(RECORDS FOR THIS TASK)
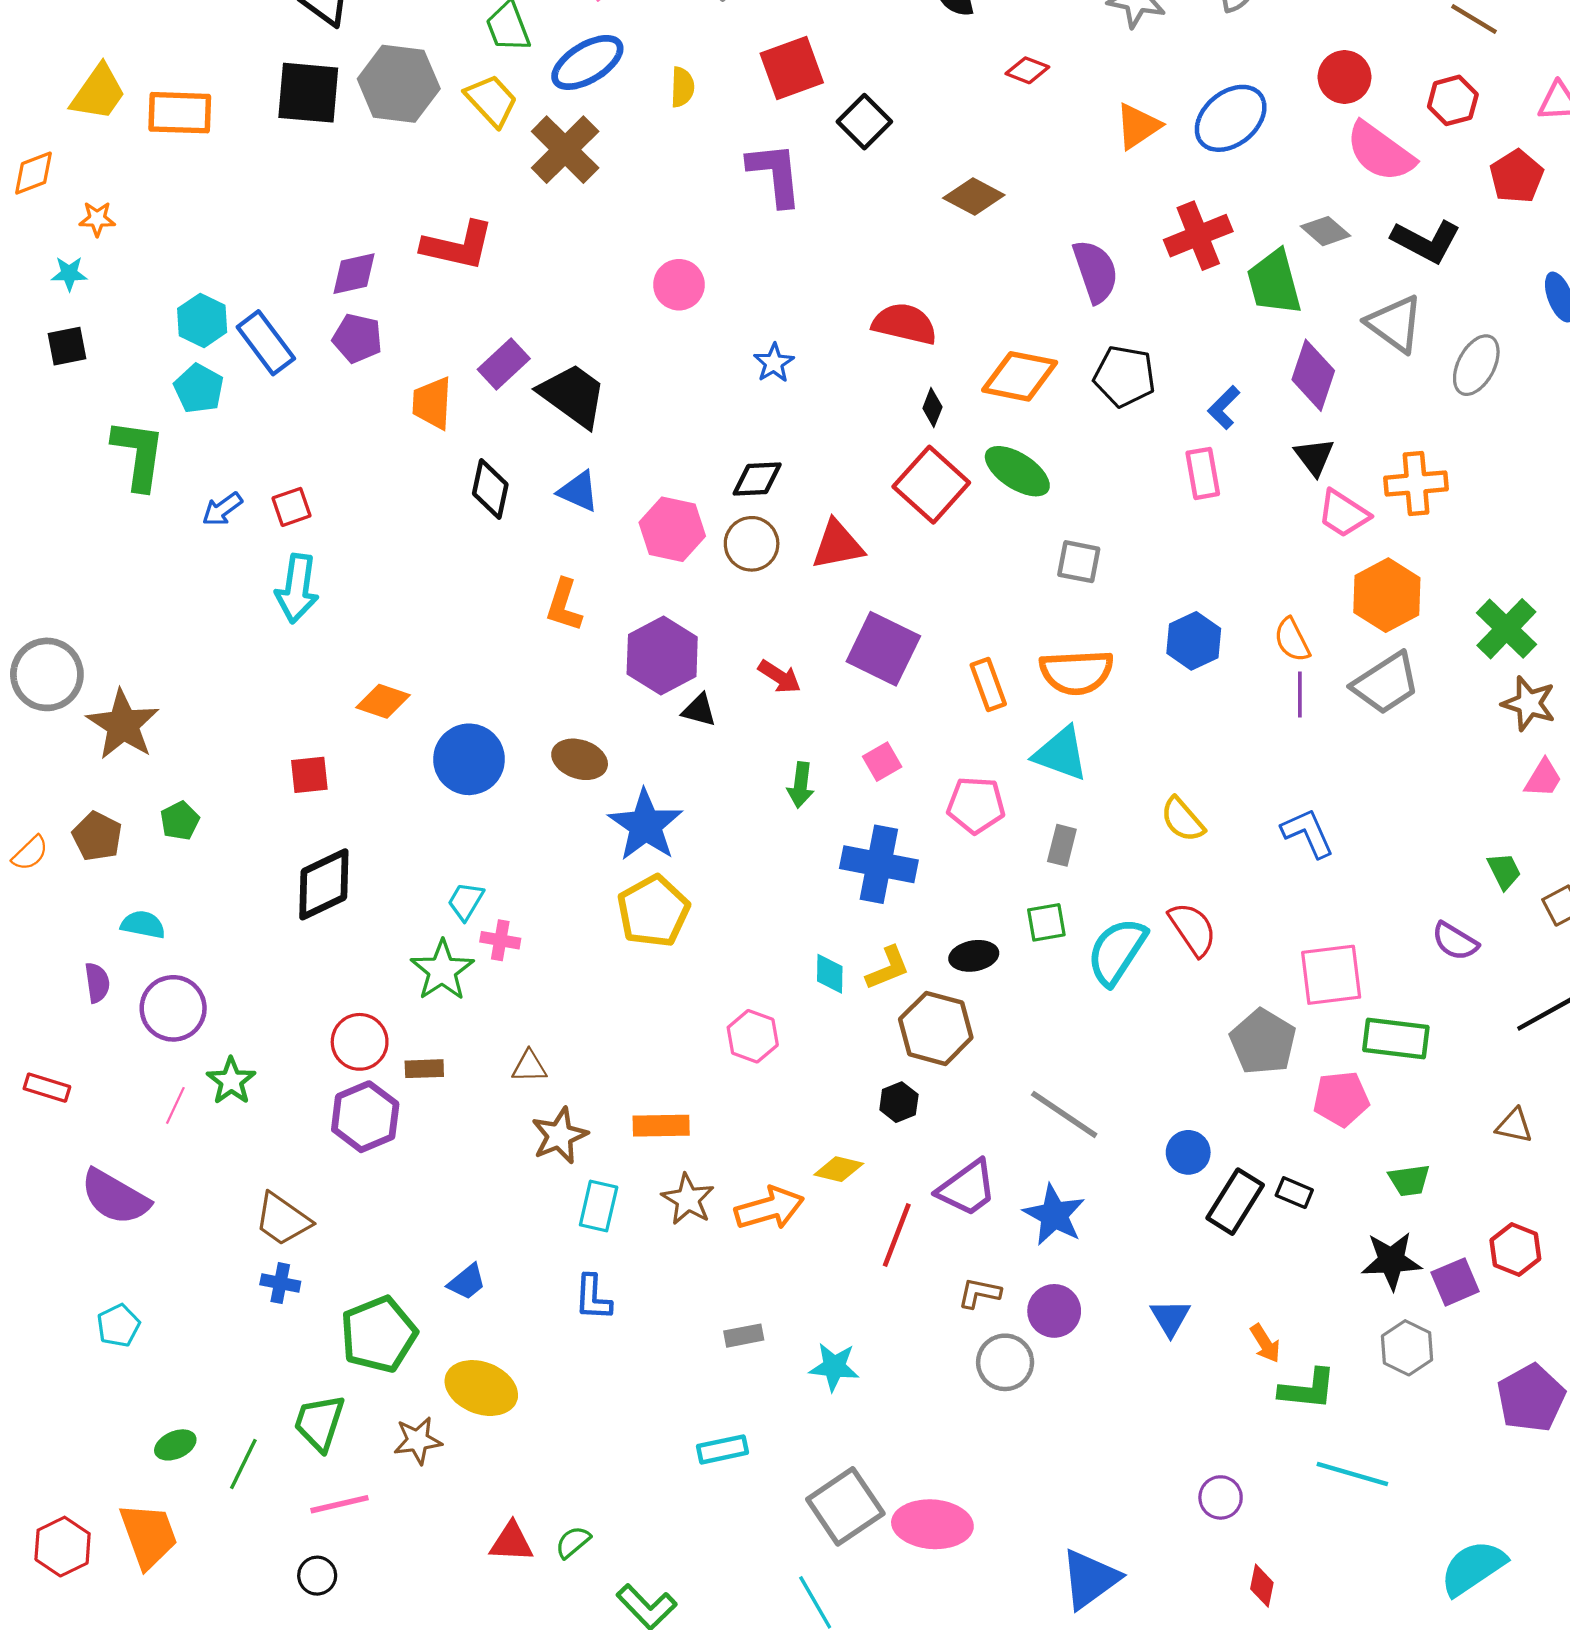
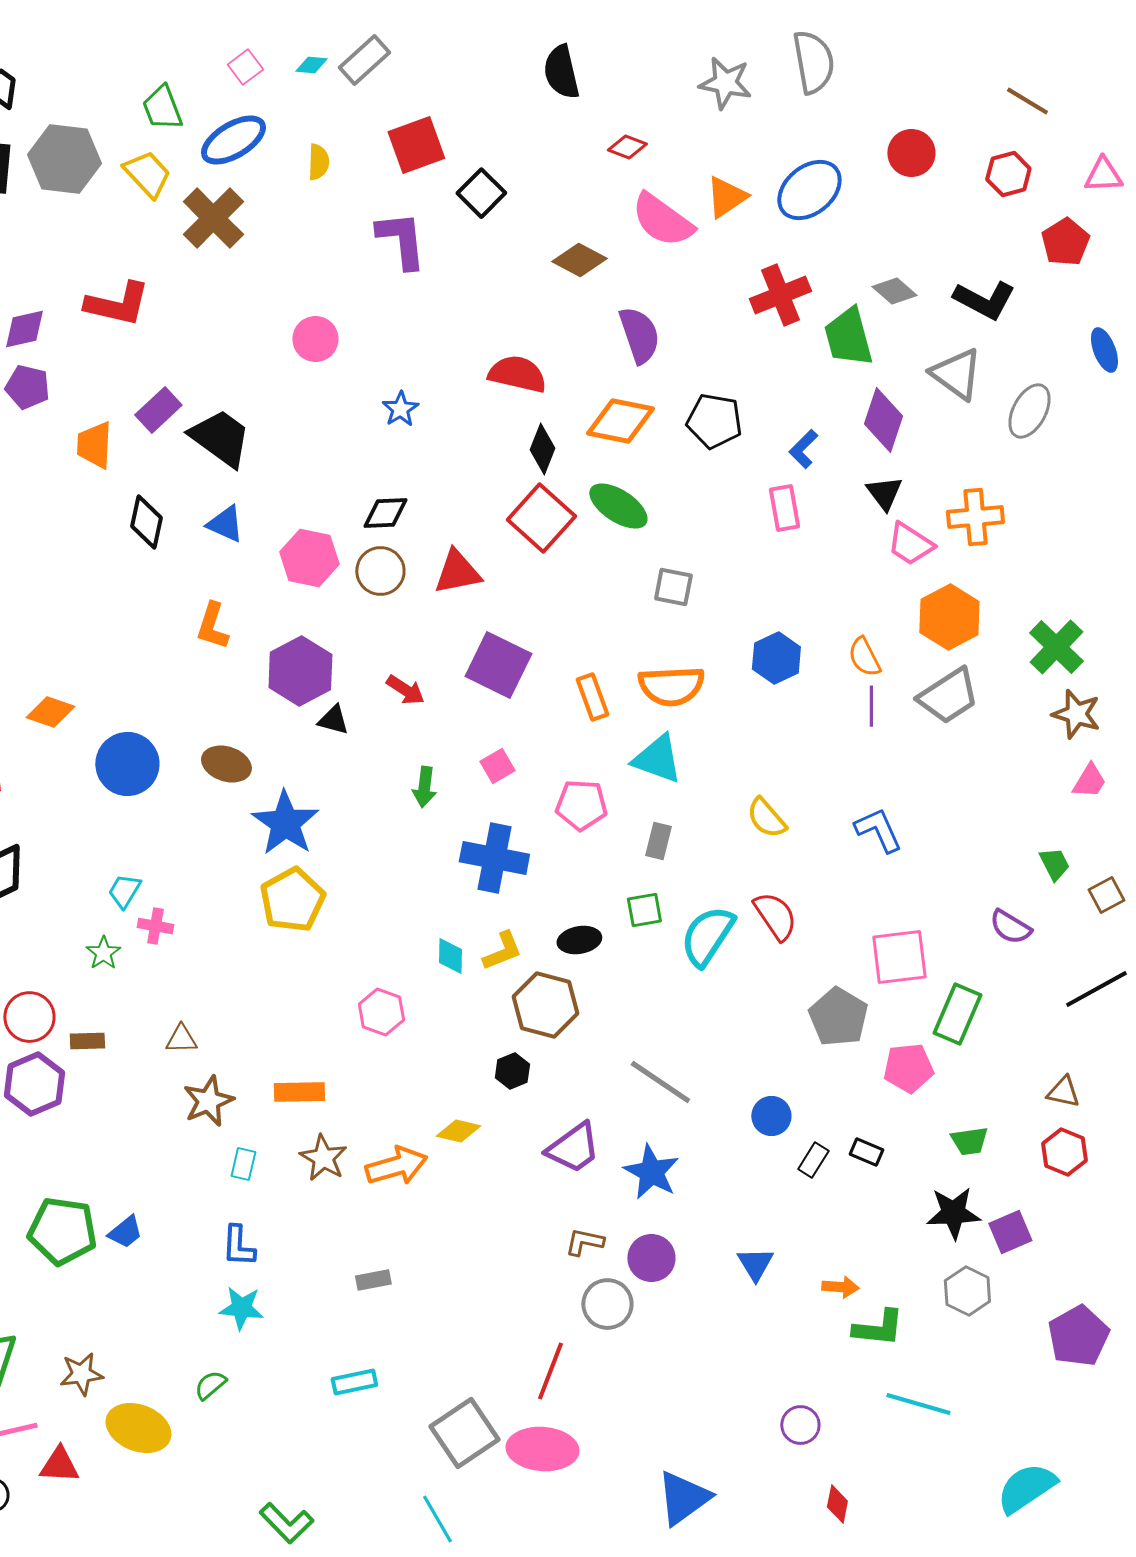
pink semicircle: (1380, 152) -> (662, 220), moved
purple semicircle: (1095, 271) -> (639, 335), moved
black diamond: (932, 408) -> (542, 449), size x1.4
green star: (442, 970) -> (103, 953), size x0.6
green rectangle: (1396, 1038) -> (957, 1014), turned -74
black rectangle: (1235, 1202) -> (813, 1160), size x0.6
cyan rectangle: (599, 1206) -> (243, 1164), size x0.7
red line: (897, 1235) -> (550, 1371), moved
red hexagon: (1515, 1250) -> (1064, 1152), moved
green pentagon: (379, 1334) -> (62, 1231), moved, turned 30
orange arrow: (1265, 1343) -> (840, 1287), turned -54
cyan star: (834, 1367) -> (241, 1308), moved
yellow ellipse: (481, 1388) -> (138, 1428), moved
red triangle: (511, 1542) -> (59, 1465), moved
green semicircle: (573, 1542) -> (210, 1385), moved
...
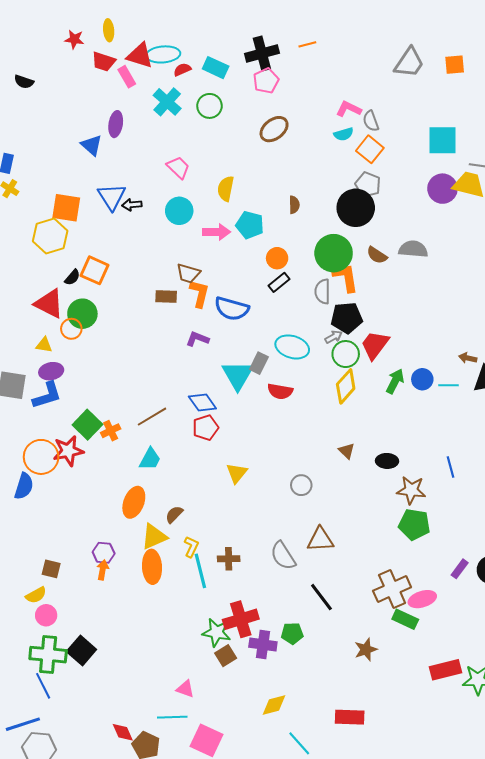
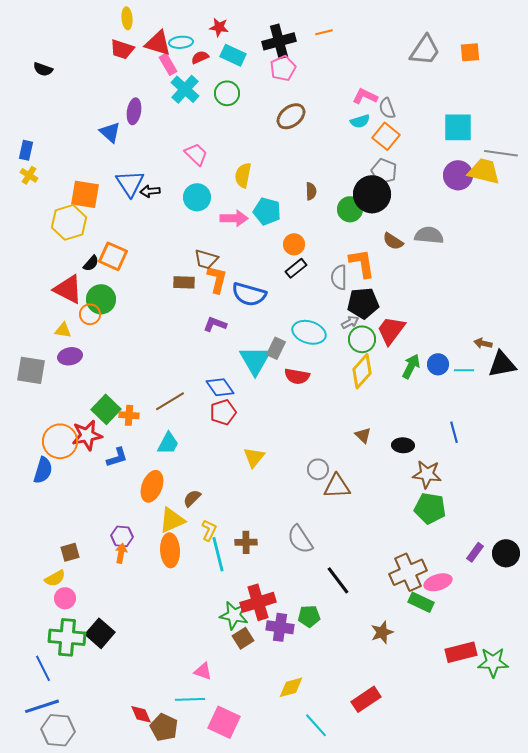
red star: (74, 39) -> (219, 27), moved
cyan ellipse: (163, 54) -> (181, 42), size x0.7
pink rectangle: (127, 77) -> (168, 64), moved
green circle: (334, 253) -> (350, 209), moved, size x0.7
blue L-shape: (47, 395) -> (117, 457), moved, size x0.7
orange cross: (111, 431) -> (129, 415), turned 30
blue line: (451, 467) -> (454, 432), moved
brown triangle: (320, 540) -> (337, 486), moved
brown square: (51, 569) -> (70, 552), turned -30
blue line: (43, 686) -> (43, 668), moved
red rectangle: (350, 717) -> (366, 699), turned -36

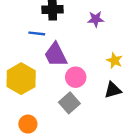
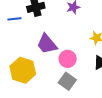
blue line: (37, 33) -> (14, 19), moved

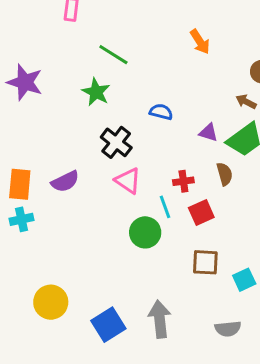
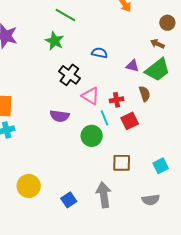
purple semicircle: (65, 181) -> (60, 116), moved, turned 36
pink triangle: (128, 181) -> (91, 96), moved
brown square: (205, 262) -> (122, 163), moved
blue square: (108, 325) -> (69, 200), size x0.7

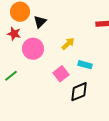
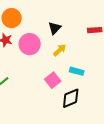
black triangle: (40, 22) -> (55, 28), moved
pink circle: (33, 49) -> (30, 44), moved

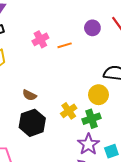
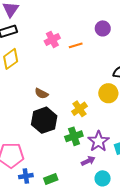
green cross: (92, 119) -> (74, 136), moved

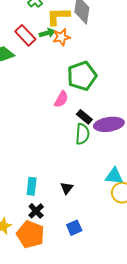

(EXERCISE) Start with the line with "pink rectangle: (127, 77) -> (168, 64), moved" in the listing above and stop after the line with "green cross: (92, 119) -> (74, 136), moved". Write out exactly the lines in that stretch and no others, without pictures.

(REPLY TO THE TASK)
pink rectangle: (127, 77) -> (168, 64), moved
green circle: (334, 253) -> (350, 209), moved, size x0.7
blue L-shape: (47, 395) -> (117, 457), moved, size x0.7
orange cross: (111, 431) -> (129, 415), turned 30
blue line: (451, 467) -> (454, 432), moved
brown triangle: (320, 540) -> (337, 486), moved
brown square: (51, 569) -> (70, 552), turned -30
blue line: (43, 686) -> (43, 668), moved
red rectangle: (350, 717) -> (366, 699), turned -36

blue line: (37, 33) -> (14, 19), moved

purple semicircle: (65, 181) -> (60, 116), moved, turned 36
pink triangle: (128, 181) -> (91, 96), moved
brown square: (205, 262) -> (122, 163), moved
blue square: (108, 325) -> (69, 200), size x0.7

black triangle: (40, 22) -> (55, 28), moved
pink circle: (33, 49) -> (30, 44), moved

green cross: (92, 119) -> (74, 136), moved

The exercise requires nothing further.